### WHAT TO DO:
Take the data below and filter it for lines containing the word "brown"; show each line found.

### SUPPLIED INFORMATION:

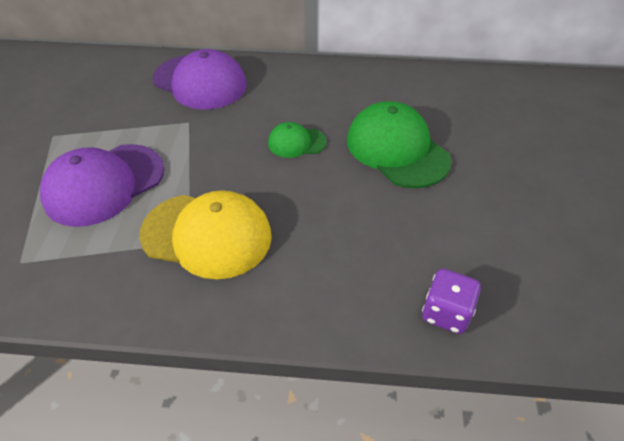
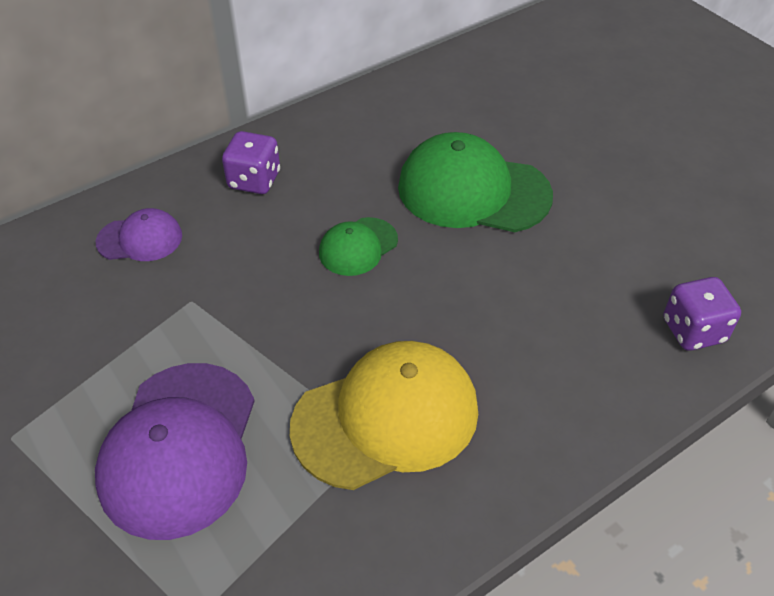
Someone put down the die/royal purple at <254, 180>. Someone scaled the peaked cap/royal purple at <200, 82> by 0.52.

--

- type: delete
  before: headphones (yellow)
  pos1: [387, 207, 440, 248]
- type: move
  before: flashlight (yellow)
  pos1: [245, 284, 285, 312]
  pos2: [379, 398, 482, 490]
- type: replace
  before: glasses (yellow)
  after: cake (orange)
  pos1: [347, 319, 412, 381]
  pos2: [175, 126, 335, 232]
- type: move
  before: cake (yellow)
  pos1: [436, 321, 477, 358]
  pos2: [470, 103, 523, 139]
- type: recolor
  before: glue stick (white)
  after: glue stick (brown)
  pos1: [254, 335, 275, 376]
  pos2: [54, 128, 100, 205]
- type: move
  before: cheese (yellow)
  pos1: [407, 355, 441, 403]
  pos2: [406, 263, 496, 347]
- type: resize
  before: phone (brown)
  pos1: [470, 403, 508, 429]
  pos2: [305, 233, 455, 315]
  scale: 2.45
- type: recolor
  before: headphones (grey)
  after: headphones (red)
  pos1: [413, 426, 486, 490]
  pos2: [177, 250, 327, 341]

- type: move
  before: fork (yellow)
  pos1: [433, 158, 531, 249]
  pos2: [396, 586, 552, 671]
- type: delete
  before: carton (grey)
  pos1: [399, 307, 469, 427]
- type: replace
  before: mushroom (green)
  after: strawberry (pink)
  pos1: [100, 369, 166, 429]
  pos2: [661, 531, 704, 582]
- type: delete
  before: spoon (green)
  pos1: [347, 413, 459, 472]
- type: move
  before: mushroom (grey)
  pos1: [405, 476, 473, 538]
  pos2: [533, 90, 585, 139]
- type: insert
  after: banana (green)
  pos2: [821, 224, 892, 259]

### SOLUTION TO THIS PROBLEM:
  after: glue stick (brown)
  before: phone (brown)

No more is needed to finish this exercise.